PROBLEM TO WORK ON >>
Skip the pictures. Transcribe the rest of the data below without changing a word.

Start of EXCERPTED DATA

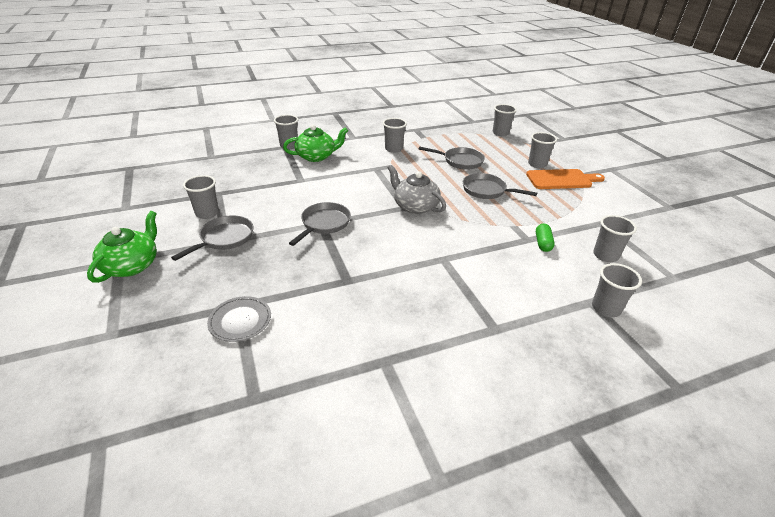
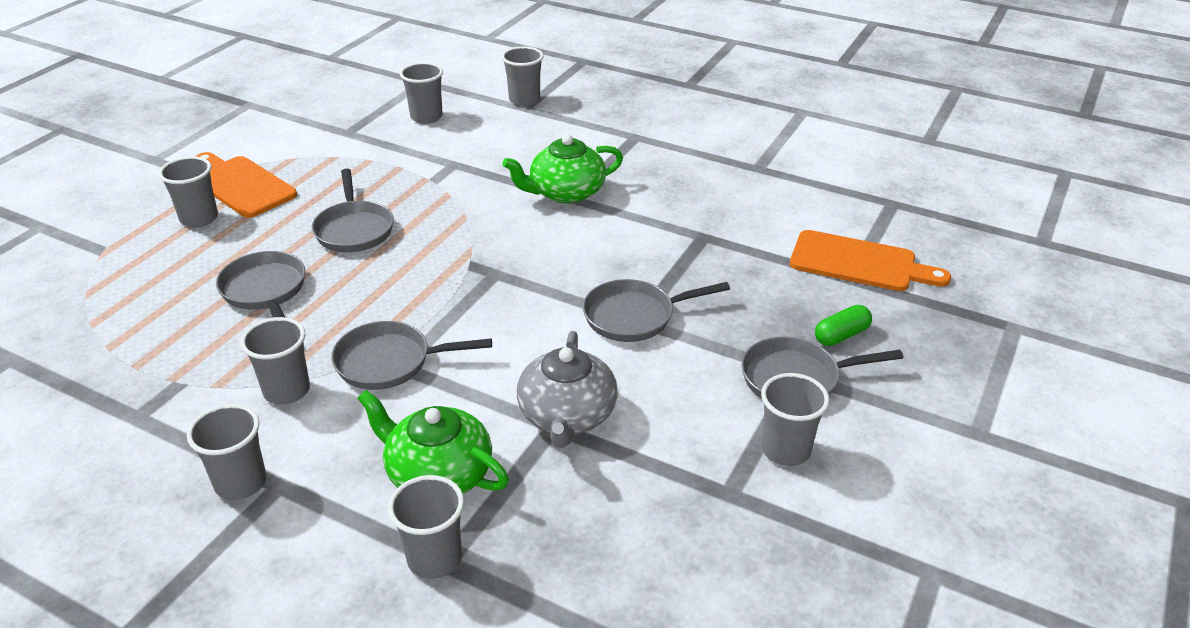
camera: 130 degrees left, 0 degrees up
(132, 265) = (961, 413): green teapot -> green teapot (566, 192)
(240, 321) = (859, 263): grey plate -> orange cutting board
(381, 167) = (389, 362): none -> grey pan
(415, 206) = (480, 267): grey teapot -> grey teapot (567, 415)
(500, 133) = (65, 299): grey cup -> grey cup (241, 483)
(543, 243) = (450, 153): green capsule -> green capsule (841, 335)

End of EXCERPTED DATA

EXERCISE OUTPUT >>
camera: 130 degrees left, 0 degrees up
(132, 265) = (961, 413): green teapot -> green teapot (566, 192)
(240, 321) = (859, 263): grey plate -> orange cutting board
(381, 167) = (389, 362): none -> grey pan
(415, 206) = (480, 267): grey teapot -> grey teapot (567, 415)
(500, 133) = (65, 299): grey cup -> grey cup (241, 483)
(543, 243) = (450, 153): green capsule -> green capsule (841, 335)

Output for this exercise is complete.